Records from a dataset

-------

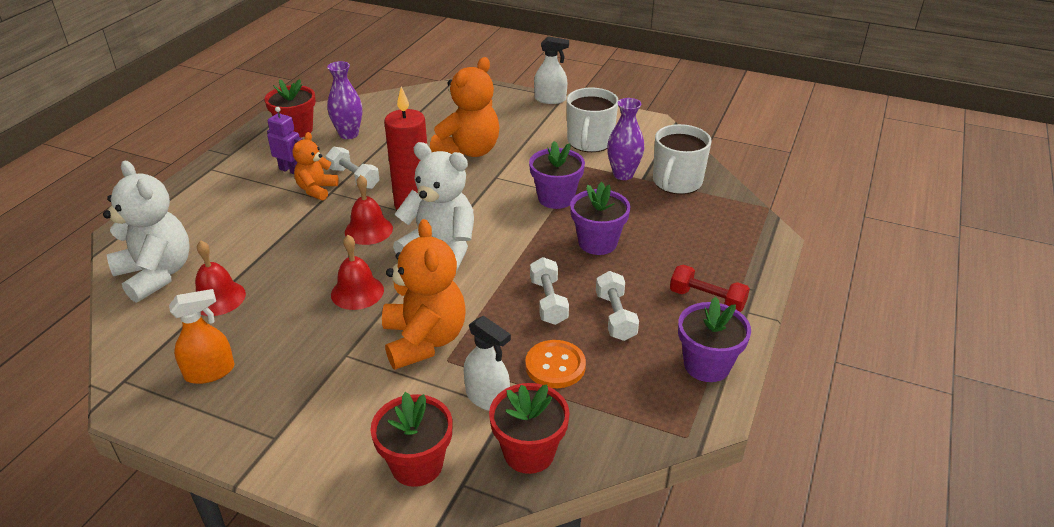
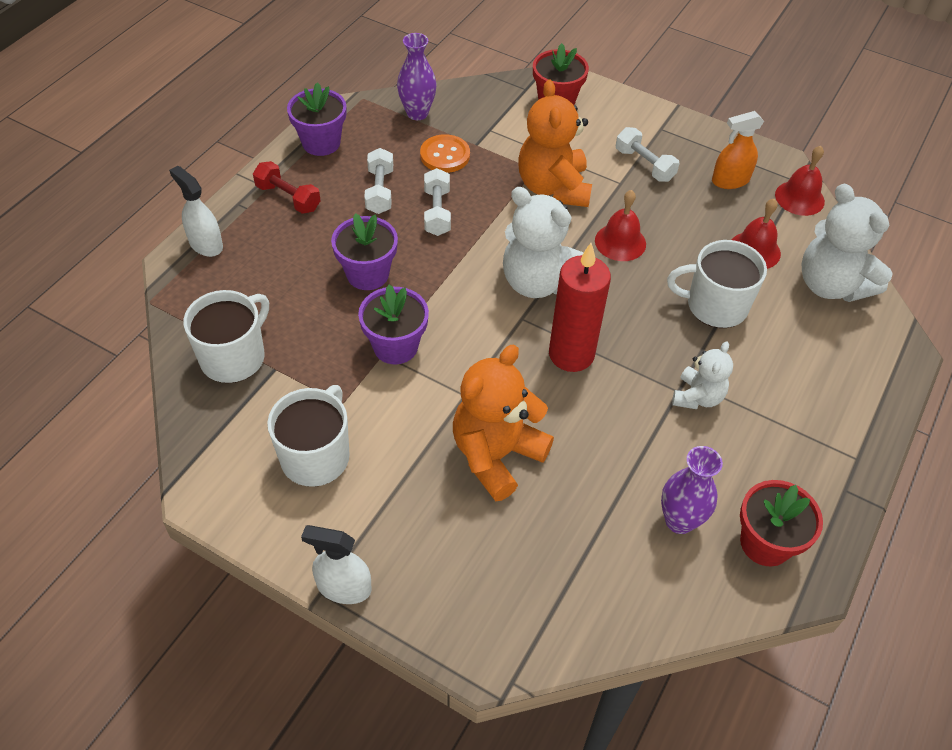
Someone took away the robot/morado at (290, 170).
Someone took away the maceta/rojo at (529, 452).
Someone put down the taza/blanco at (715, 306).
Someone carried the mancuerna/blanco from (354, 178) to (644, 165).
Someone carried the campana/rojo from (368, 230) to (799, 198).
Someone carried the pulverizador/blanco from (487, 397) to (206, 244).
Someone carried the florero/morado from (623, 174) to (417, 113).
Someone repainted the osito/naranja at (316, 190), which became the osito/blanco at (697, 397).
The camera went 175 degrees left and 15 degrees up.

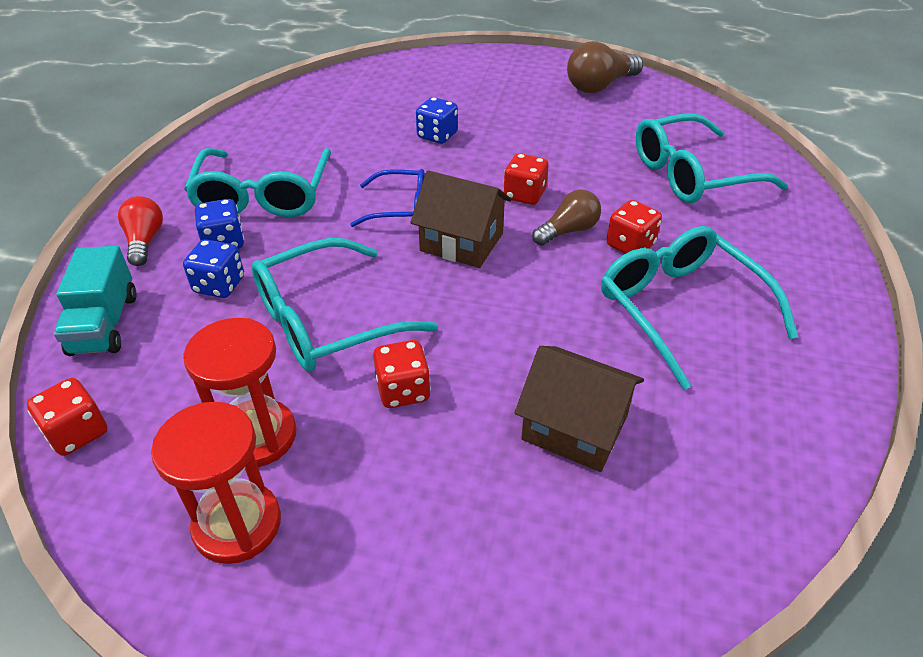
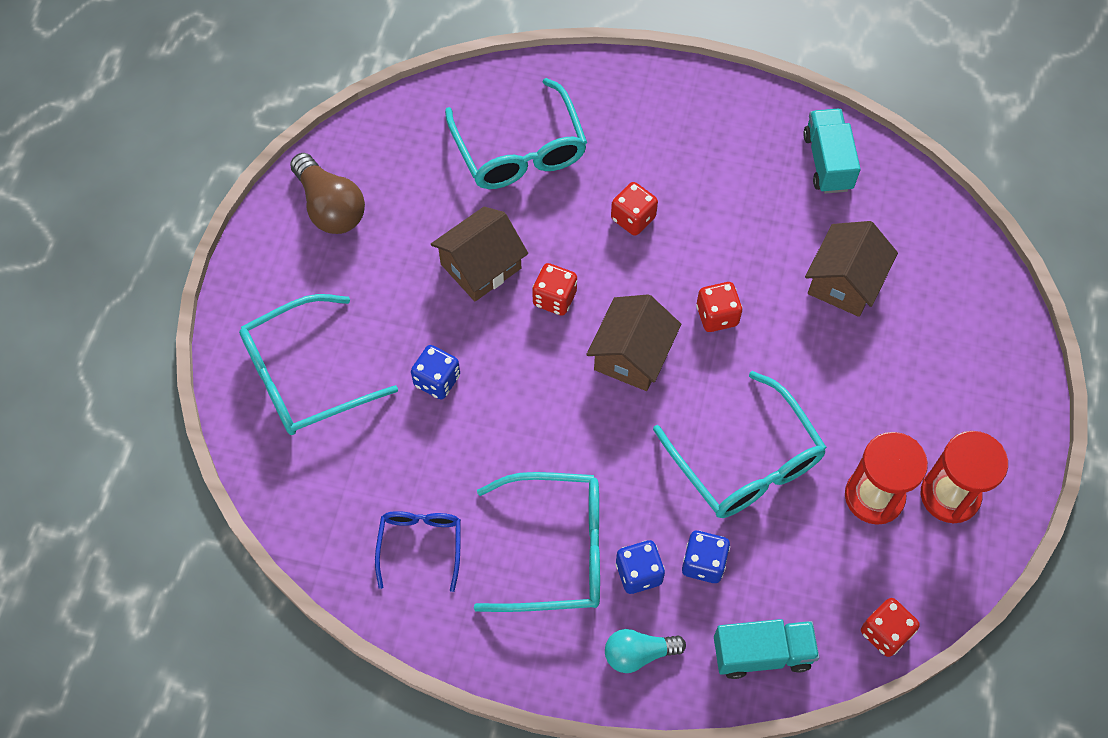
Someone took away the bombilla/marrón at (568, 231).
Someone put down the casa/marrón at (481, 266).
Someone put down the camión/turquesa at (827, 162).
Someone carried the gafas/azul from (399, 207) to (420, 545).
Someone carried the dado/rojo from (403, 390) to (717, 315).
Someone carried the gafas/turquesa from (681, 309) to (305, 376).
Someone repainted the bombilla/rojo at (145, 241), which became the bombilla/turquesa at (638, 653).
The camera went 90 degrees left and 20 degrees up.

-------

Make an exact copy of the records, pictures excluded.

Someone took away the robot/morado at (290, 170).
Someone took away the maceta/rojo at (529, 452).
Someone put down the taza/blanco at (715, 306).
Someone carried the mancuerna/blanco from (354, 178) to (644, 165).
Someone carried the campana/rojo from (368, 230) to (799, 198).
Someone carried the pulverizador/blanco from (487, 397) to (206, 244).
Someone carried the florero/morado from (623, 174) to (417, 113).
Someone repainted the osito/naranja at (316, 190), which became the osito/blanco at (697, 397).
The camera went 175 degrees left and 15 degrees up.

Someone took away the bombilla/marrón at (568, 231).
Someone put down the casa/marrón at (481, 266).
Someone put down the camión/turquesa at (827, 162).
Someone carried the gafas/azul from (399, 207) to (420, 545).
Someone carried the dado/rojo from (403, 390) to (717, 315).
Someone carried the gafas/turquesa from (681, 309) to (305, 376).
Someone repainted the bombilla/rojo at (145, 241), which became the bombilla/turquesa at (638, 653).
The camera went 90 degrees left and 20 degrees up.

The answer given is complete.